What you need to do: Scan the material below and copy every line holding the word "moved".

Exercise data:
☆ ☆ ☆
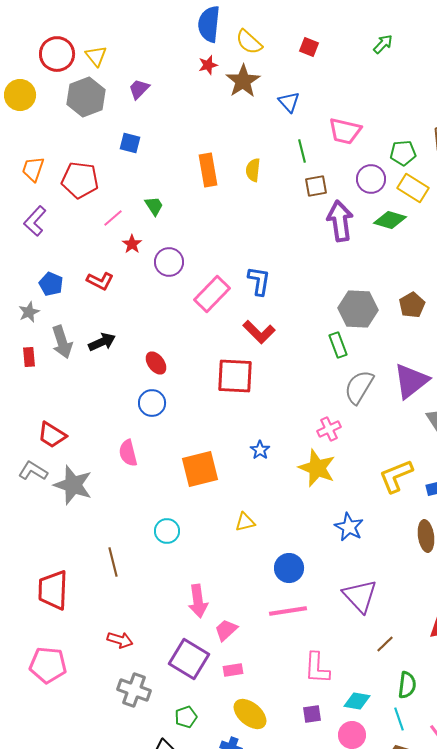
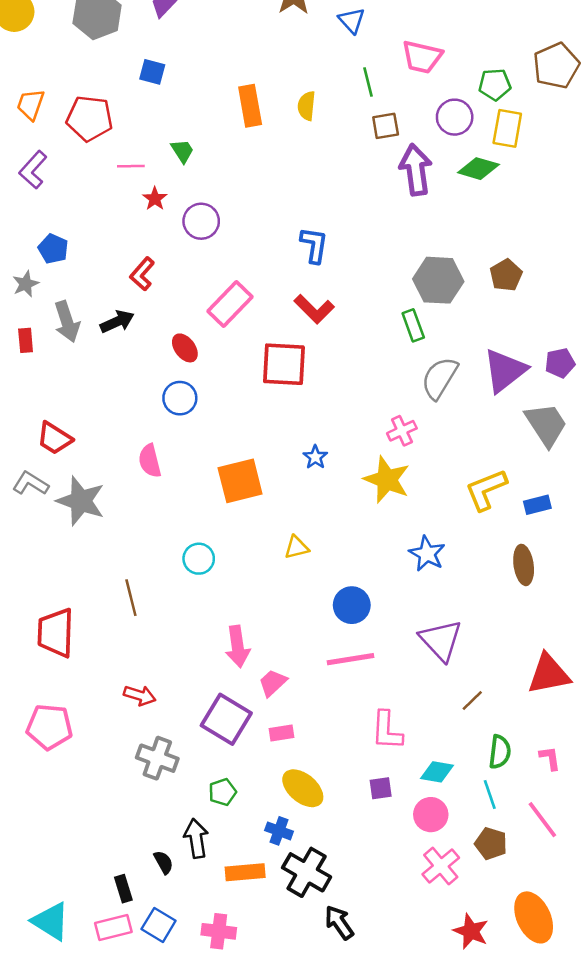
yellow rectangle: (413, 188) -> (507, 128), turned 68
pink line: (113, 218) -> (131, 166), turned 40
red L-shape: (100, 281) -> (142, 274), moved, turned 104
pink rectangle: (212, 294) -> (230, 304), moved

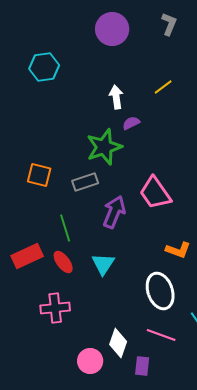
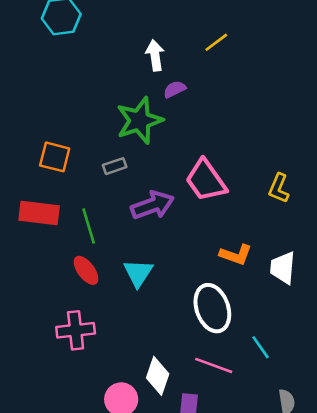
gray rectangle: (85, 182) -> (115, 166), size x0.7
purple arrow: (114, 212) -> (152, 205), turned 48
red rectangle: (27, 256) -> (39, 213), moved, turned 32

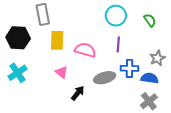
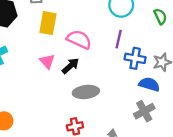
blue cross: (129, 68) -> (135, 58), moved
gray ellipse: (105, 78) -> (86, 92), moved
black arrow: (78, 93) -> (71, 66), moved

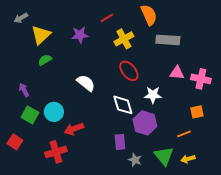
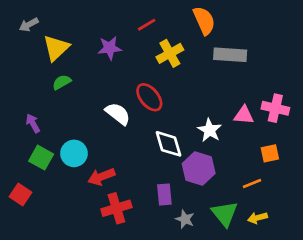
red ellipse: (129, 71) -> (149, 97), moved
pink triangle: (177, 73) -> (244, 115), moved
white star: (153, 95) -> (210, 130), turned 30
red cross: (56, 152) -> (116, 208), moved

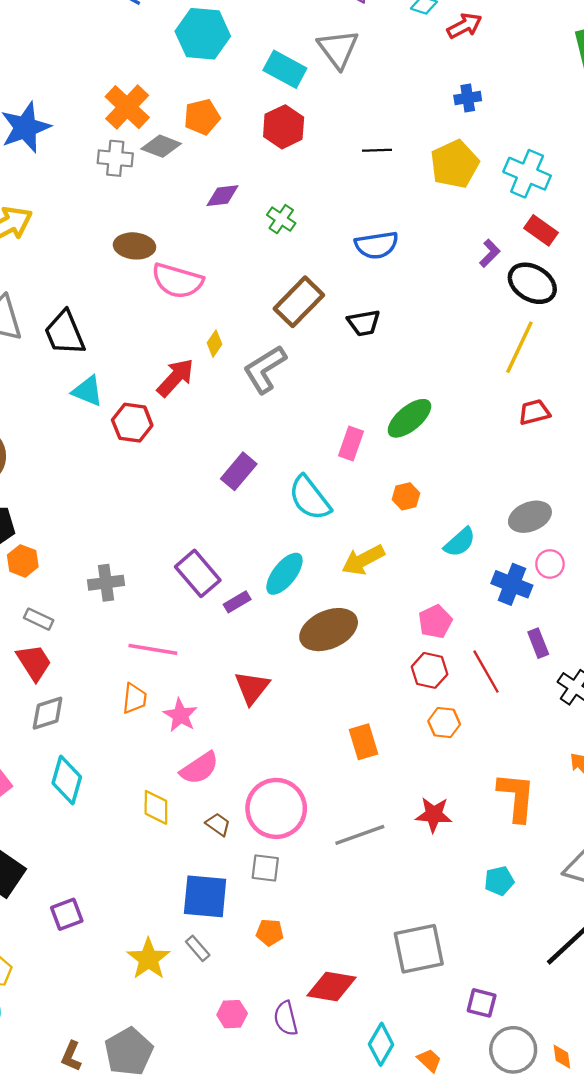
☆ ☆ ☆
Task output:
red L-shape: (100, 281) -> (142, 274), moved, turned 104
pink rectangle: (212, 294) -> (230, 304), moved
red rectangle: (27, 256) -> (39, 213), moved, turned 32
blue cross: (129, 68) -> (135, 58), moved
gray ellipse: (105, 78) -> (86, 92), moved
black arrow: (78, 93) -> (71, 66), moved
red ellipse: (129, 71) -> (149, 97), moved
pink triangle: (177, 73) -> (244, 115), moved
red cross: (56, 152) -> (116, 208), moved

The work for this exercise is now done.